TASK DESCRIPTION:
Could you transcribe the entries below exactly, starting at the line that contains "HALL1: A3144 -> SS49E" and stopping at the last line, without any pictures?

(Change listing data)
- - -

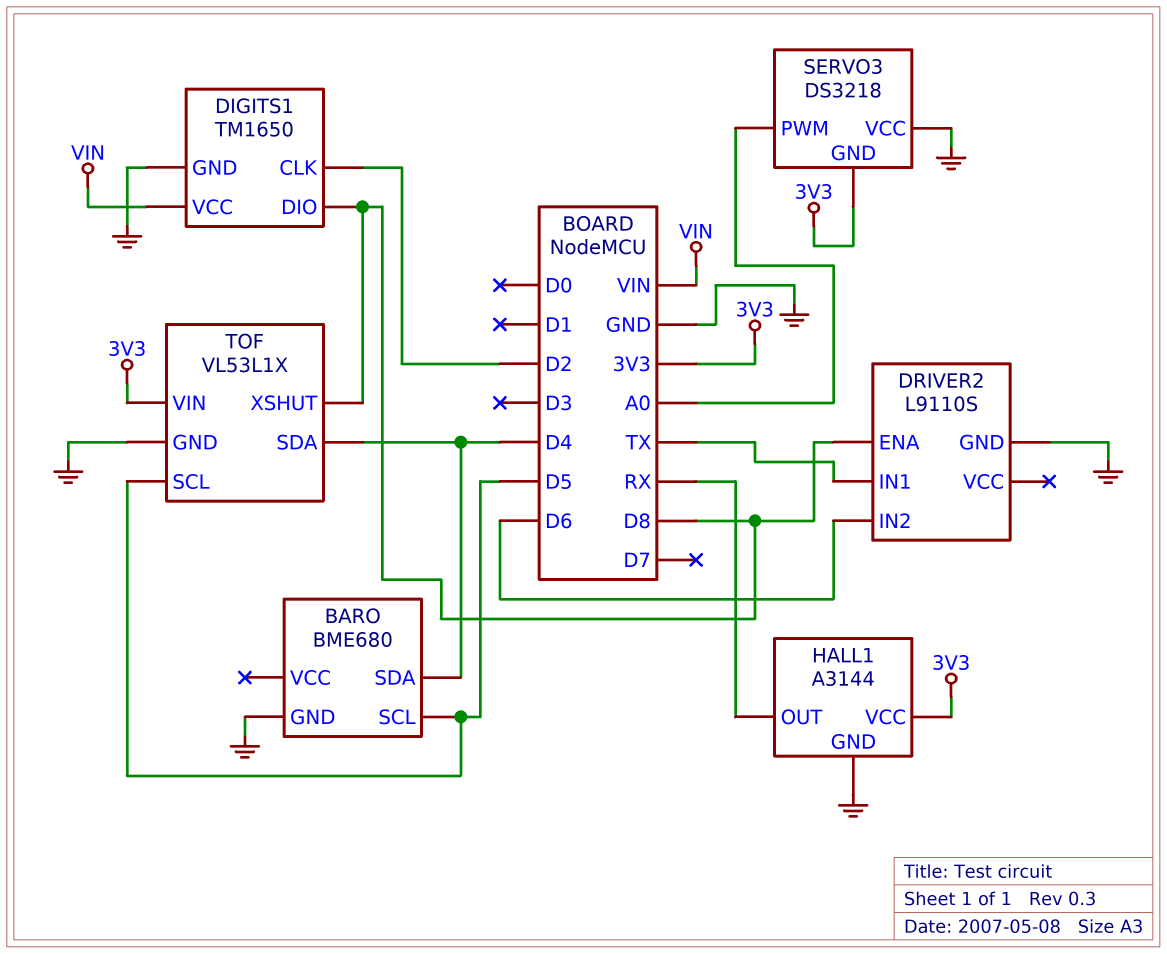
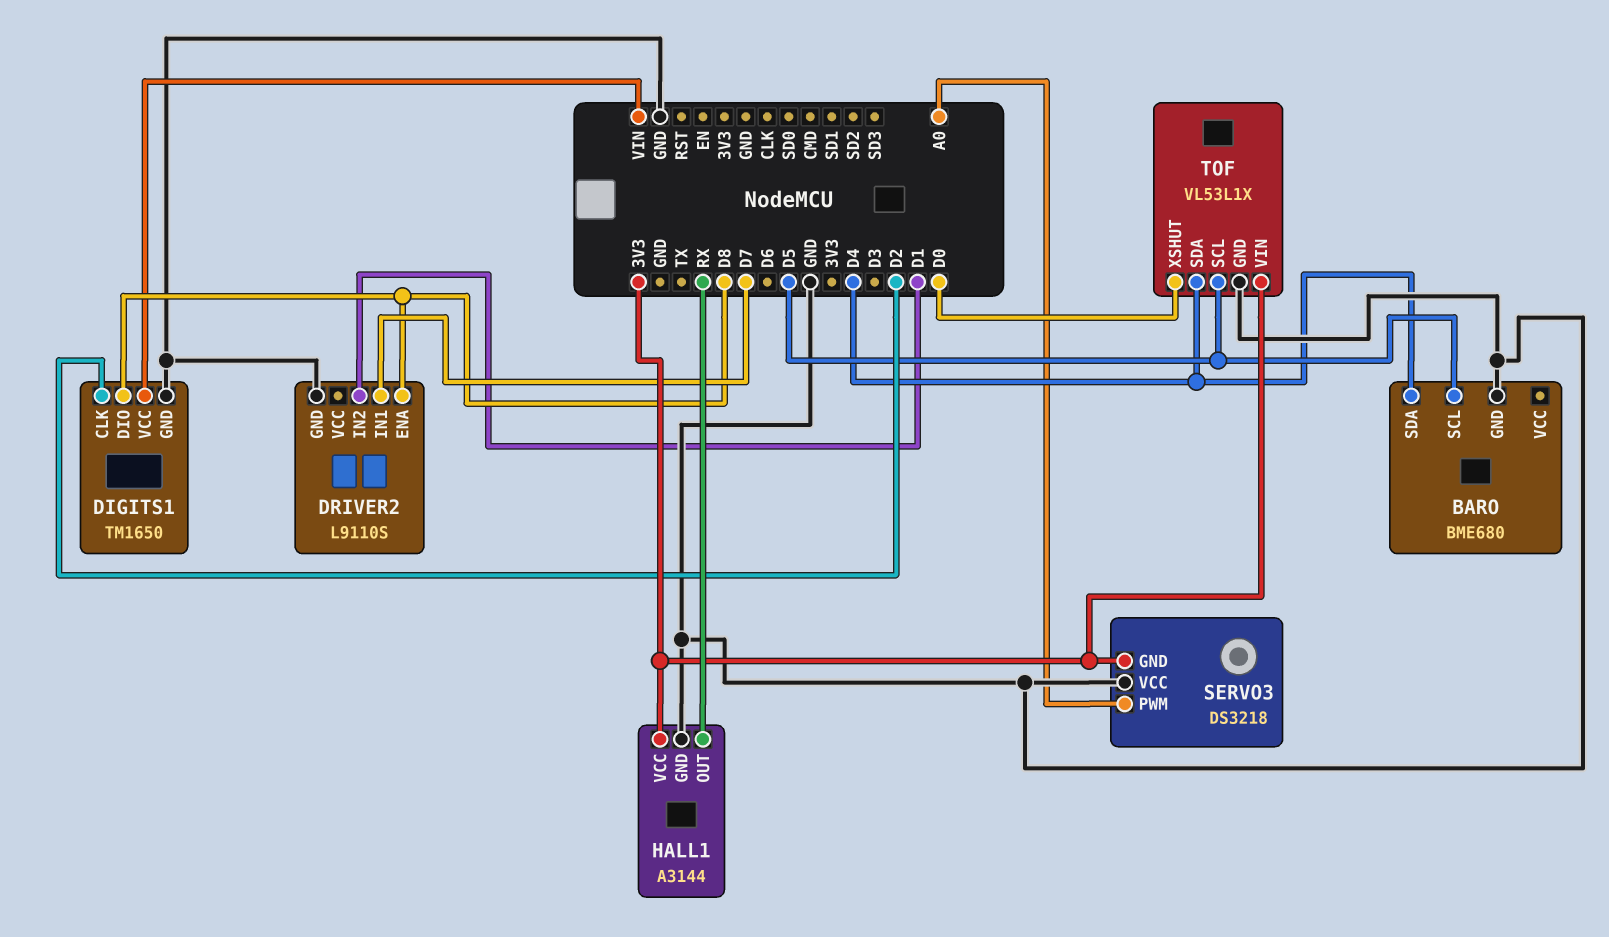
DRIVER2 pin IN1: TX -> D7
DRIVER2 pin IN2: D6 -> D1
TOF pin XSHUT: D8 -> D0

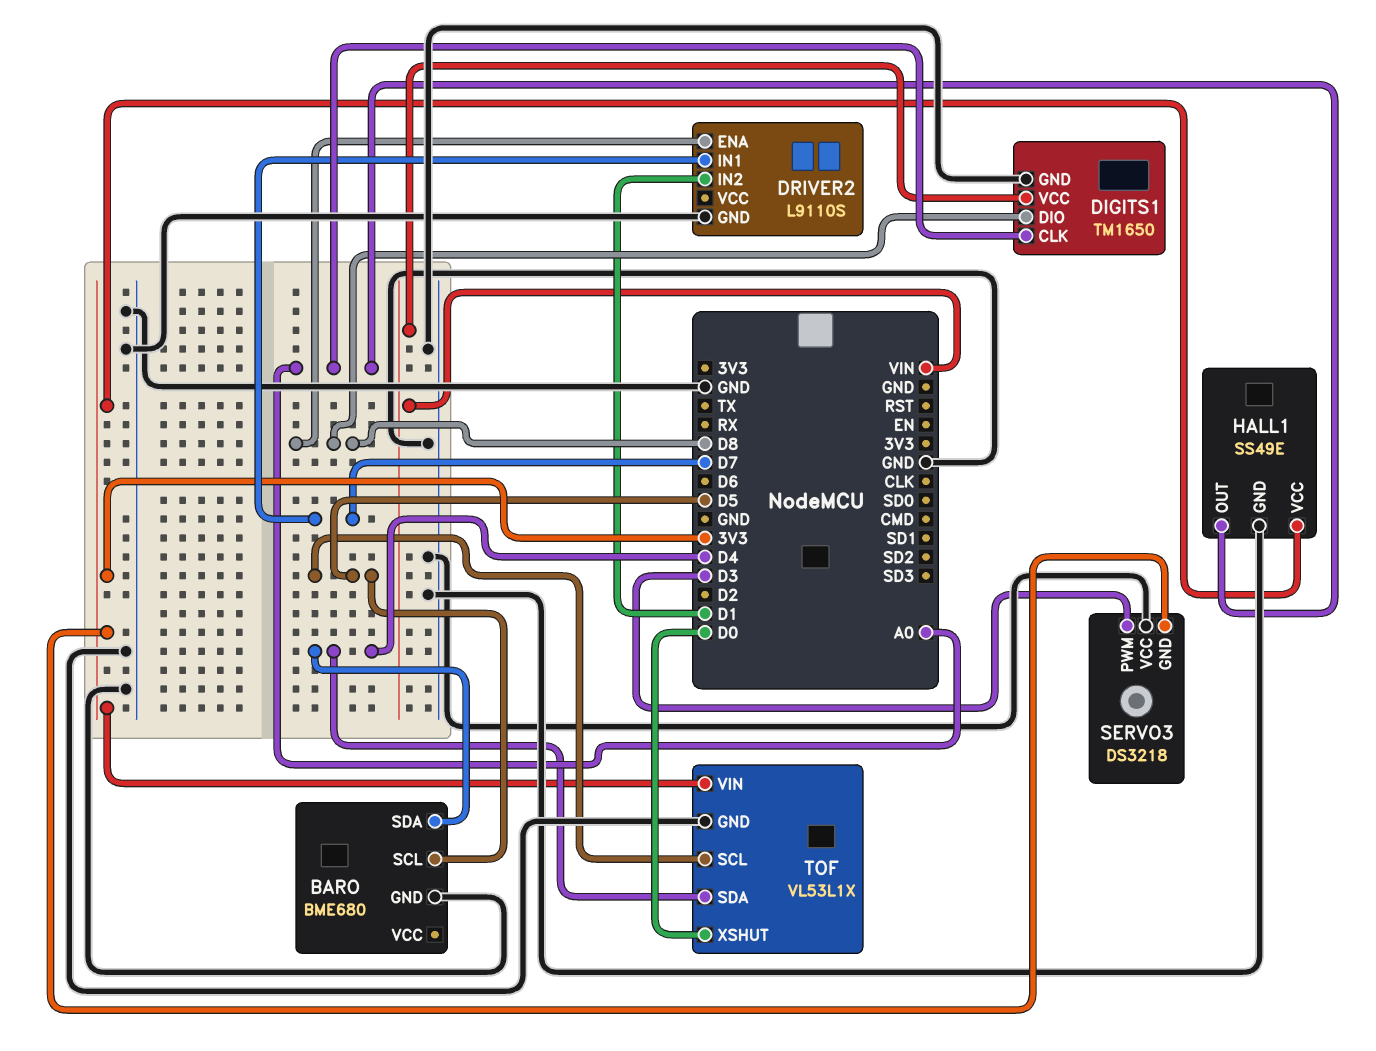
DIGITS1 pin CLK: D2 -> A0
HALL1: A3144 -> SS49E
HALL1 pin OUT: RX -> A0
SERVO3 pin PWM: A0 -> D3

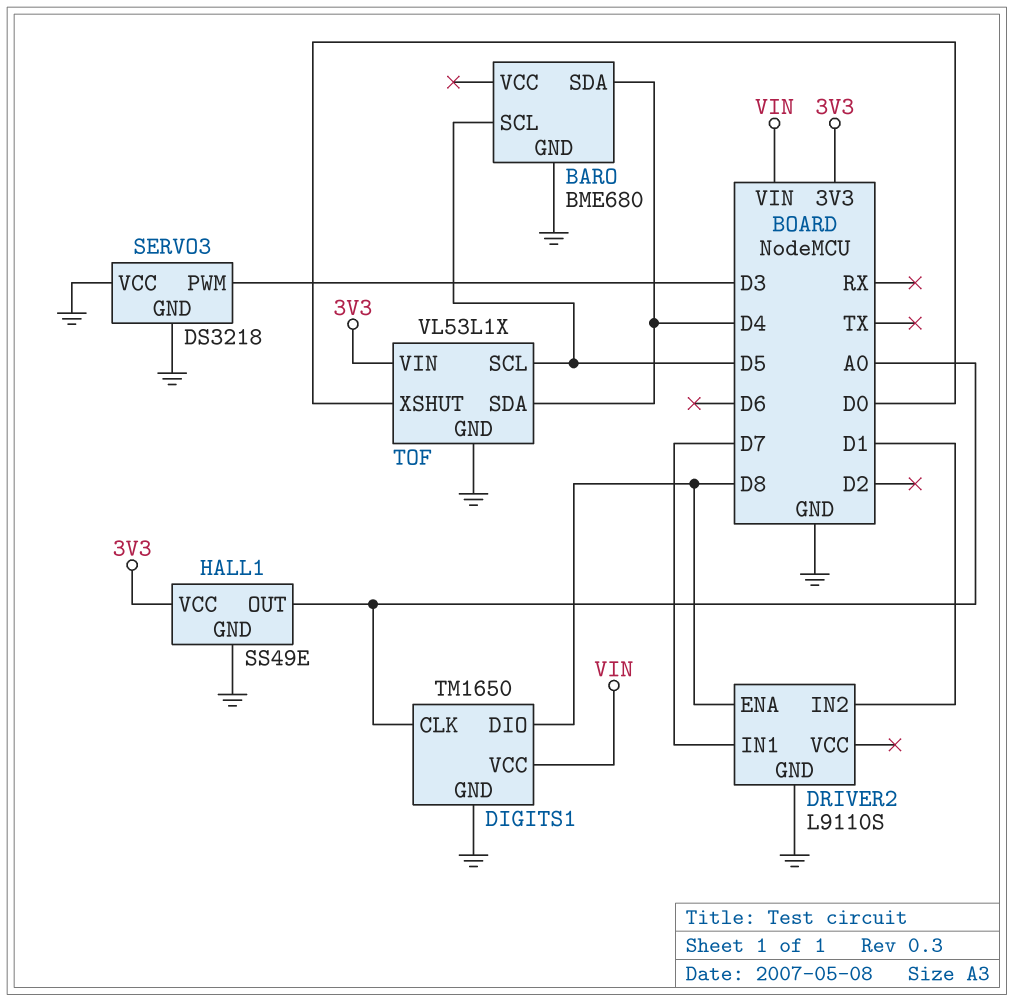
SERVO3 pin GND: 3V3 -> GND

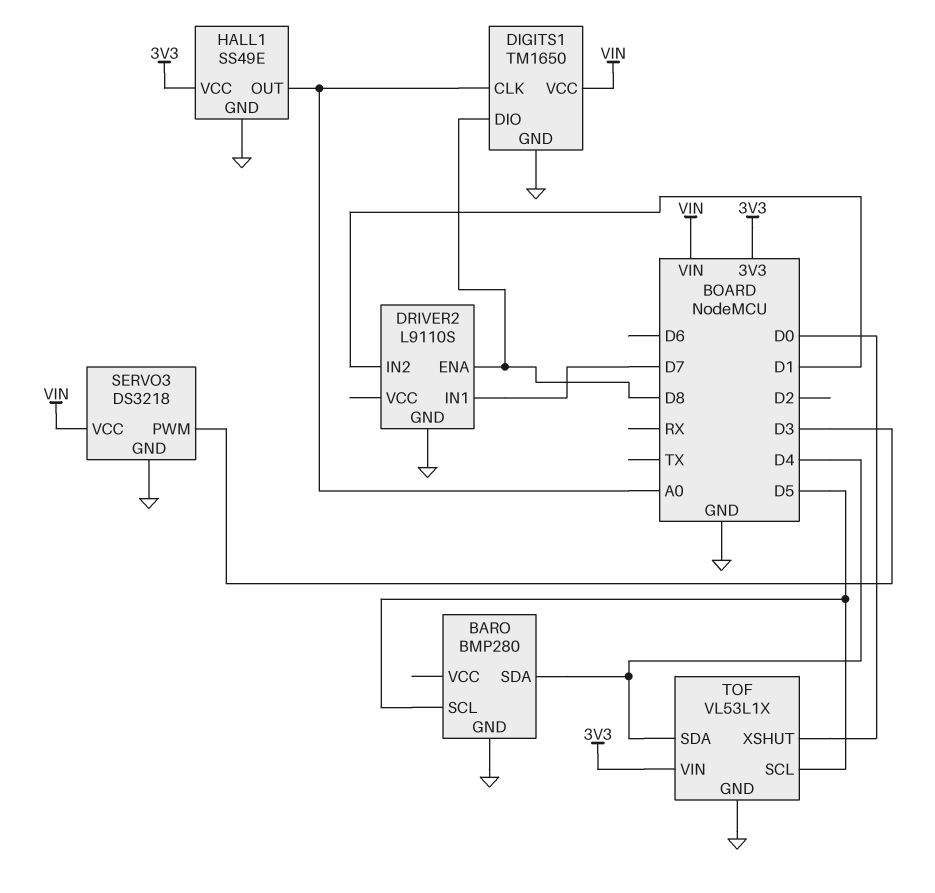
BARO: BME680 -> BMP280
SERVO3 pin VCC: GND -> VIN

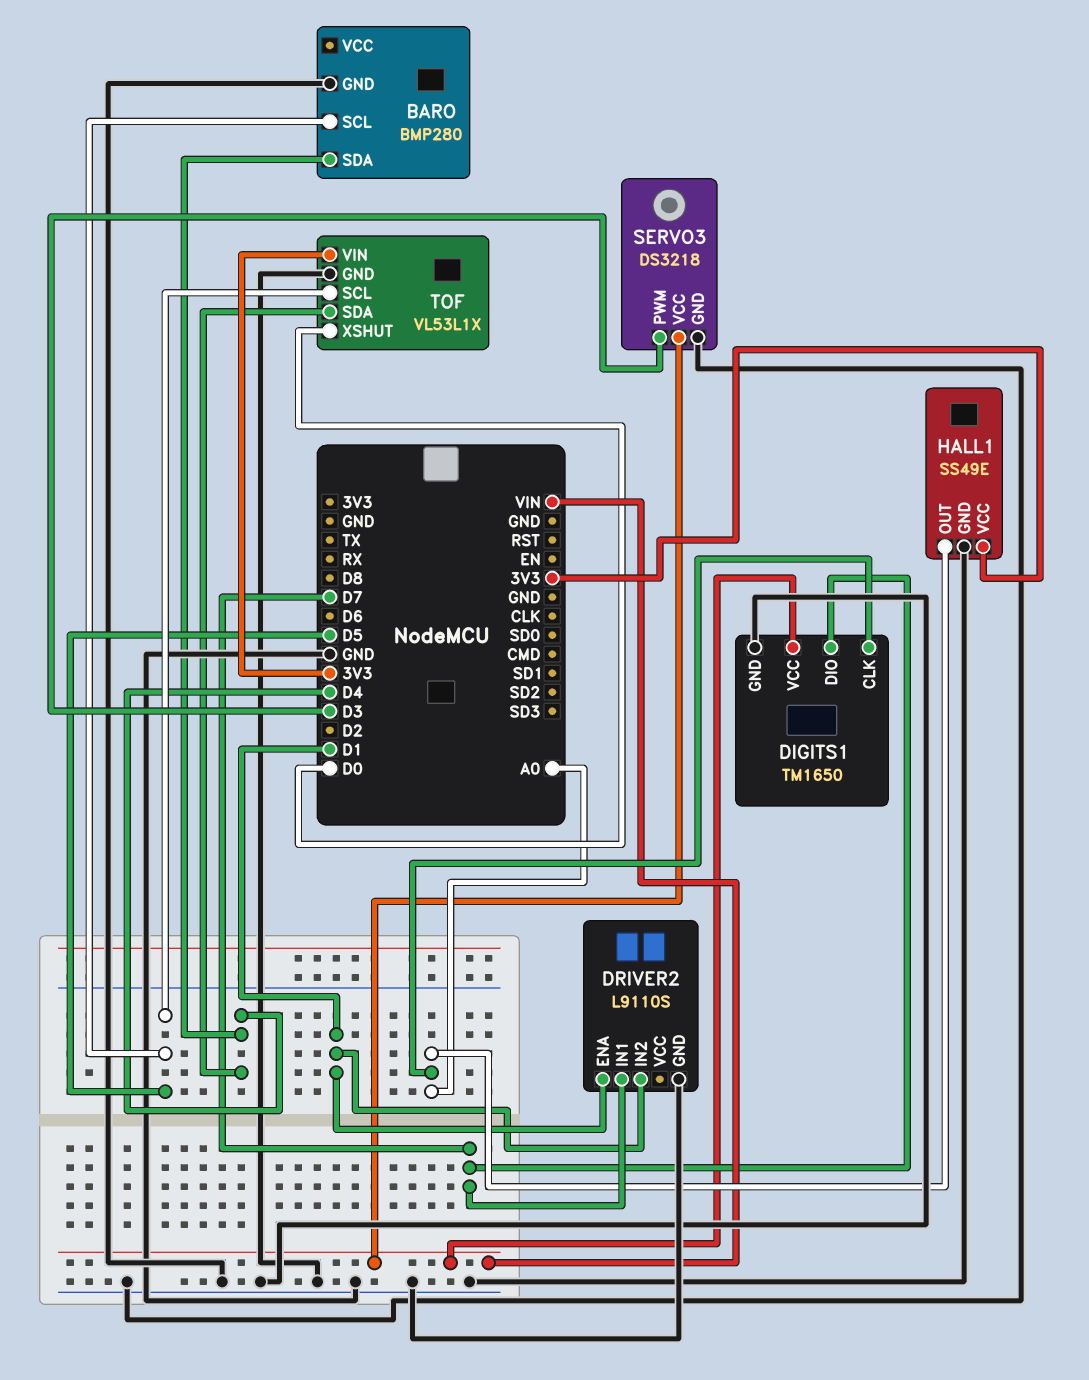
DIGITS1 pin DIO: D8 -> D7
DRIVER2 pin ENA: D8 -> D1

- - -

RESULT FOR THIS TASK:
HALL1: A3144 -> SS49E
HALL1 pin OUT: RX -> A0
SERVO3 pin PWM: A0 -> D3

SERVO3 pin GND: 3V3 -> GND

BARO: BME680 -> BMP280
SERVO3 pin VCC: GND -> VIN

DIGITS1 pin DIO: D8 -> D7
DRIVER2 pin ENA: D8 -> D1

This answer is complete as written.